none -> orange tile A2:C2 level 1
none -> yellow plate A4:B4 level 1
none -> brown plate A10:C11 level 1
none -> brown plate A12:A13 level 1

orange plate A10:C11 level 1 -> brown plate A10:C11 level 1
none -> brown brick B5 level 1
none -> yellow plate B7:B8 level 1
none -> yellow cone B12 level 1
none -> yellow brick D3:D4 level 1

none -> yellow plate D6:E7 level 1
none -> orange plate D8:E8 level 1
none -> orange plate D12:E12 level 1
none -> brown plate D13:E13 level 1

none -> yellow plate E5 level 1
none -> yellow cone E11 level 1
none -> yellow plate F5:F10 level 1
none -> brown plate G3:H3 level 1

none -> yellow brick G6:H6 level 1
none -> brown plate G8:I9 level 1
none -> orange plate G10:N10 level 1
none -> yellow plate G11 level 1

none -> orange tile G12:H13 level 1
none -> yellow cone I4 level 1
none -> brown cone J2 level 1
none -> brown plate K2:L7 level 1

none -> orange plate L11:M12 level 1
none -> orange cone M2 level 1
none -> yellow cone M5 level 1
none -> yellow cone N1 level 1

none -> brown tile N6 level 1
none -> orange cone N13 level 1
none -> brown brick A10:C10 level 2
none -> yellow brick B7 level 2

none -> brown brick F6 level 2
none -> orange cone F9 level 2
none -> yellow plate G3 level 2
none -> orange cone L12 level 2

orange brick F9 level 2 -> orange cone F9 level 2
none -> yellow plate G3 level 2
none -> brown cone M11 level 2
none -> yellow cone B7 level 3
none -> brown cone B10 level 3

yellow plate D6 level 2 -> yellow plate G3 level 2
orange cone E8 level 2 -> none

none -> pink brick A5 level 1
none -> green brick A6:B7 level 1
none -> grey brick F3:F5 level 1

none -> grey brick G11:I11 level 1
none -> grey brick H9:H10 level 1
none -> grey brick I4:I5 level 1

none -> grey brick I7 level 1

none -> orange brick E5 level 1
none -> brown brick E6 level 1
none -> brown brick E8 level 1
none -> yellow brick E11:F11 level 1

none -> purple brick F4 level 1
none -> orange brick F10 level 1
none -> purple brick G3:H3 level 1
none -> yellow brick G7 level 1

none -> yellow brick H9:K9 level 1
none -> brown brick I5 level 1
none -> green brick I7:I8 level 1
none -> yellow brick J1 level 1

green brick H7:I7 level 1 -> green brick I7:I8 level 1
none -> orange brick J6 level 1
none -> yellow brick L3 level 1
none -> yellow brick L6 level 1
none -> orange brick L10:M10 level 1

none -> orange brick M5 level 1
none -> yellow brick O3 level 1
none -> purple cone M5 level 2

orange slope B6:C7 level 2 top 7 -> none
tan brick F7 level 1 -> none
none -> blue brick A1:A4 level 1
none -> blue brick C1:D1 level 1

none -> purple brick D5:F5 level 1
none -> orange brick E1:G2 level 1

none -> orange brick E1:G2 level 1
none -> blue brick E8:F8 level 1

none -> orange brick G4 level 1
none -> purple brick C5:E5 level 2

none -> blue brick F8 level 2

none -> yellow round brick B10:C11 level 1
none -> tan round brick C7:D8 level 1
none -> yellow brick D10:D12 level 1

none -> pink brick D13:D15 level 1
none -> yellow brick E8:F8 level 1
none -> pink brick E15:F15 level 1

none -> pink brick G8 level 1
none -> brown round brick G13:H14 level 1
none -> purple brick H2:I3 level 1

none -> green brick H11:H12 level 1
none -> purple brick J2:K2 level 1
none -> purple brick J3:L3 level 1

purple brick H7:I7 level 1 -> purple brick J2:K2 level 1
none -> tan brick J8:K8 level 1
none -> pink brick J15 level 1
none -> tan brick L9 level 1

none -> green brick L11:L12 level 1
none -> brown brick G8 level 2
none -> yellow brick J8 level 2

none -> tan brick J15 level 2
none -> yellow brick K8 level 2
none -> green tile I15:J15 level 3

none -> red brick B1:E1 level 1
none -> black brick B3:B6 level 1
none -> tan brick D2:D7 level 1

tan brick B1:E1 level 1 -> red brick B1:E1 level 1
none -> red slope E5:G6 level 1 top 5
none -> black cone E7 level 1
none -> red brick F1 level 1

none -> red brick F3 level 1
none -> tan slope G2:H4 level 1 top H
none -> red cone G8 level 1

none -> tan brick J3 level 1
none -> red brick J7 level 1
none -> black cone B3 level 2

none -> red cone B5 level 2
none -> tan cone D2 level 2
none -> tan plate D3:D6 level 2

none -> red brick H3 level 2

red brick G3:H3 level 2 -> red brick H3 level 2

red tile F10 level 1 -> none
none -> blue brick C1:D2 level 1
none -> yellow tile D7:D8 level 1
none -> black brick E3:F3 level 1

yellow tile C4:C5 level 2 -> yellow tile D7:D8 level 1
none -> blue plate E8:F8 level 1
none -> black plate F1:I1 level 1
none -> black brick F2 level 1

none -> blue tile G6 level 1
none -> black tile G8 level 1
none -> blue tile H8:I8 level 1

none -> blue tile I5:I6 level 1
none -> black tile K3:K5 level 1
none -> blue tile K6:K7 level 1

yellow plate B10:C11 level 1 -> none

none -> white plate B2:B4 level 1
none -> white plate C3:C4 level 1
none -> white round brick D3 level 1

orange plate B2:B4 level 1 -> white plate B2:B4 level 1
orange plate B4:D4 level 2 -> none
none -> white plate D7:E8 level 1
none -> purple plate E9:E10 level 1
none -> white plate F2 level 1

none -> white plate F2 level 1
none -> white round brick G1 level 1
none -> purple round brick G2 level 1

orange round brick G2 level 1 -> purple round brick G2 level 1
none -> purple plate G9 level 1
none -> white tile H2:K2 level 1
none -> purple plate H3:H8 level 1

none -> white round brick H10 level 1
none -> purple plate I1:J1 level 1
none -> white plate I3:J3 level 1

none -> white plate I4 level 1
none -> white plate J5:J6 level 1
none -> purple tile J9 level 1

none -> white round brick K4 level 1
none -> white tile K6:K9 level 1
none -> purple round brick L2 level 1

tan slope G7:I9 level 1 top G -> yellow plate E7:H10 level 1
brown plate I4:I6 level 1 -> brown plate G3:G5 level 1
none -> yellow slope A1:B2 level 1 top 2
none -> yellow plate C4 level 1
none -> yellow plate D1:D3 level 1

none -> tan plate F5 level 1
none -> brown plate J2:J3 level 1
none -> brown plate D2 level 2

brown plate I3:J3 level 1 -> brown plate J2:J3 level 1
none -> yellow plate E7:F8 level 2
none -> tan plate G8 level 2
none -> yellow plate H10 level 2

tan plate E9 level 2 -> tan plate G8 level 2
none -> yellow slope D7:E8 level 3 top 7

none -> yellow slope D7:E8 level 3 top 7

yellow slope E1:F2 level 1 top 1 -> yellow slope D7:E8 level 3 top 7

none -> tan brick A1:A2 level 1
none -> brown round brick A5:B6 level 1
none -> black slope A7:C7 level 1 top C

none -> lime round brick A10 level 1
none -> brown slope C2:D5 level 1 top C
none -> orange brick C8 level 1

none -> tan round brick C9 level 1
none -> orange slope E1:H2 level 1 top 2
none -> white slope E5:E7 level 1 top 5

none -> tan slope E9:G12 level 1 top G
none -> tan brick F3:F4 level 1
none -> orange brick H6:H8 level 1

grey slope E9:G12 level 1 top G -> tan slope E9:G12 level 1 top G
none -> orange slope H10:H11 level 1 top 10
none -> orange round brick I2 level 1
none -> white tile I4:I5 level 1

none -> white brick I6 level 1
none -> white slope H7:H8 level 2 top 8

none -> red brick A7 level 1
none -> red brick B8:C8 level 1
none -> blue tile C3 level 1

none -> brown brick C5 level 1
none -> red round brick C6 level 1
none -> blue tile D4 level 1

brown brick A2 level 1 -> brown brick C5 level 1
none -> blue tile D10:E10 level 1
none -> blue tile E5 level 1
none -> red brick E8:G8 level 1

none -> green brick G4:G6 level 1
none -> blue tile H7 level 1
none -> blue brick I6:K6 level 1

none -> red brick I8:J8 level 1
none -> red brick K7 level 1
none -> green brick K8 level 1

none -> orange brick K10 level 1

━━━━━━

Look for the string "grey" in the records, and copy every line where it is found.

## Written solution
none -> grey brick F3:F5 level 1
none -> grey brick G11:I11 level 1
none -> grey brick H9:H10 level 1
none -> grey brick I4:I5 level 1
none -> grey brick I7 level 1
grey slope E9:G12 level 1 top G -> tan slope E9:G12 level 1 top G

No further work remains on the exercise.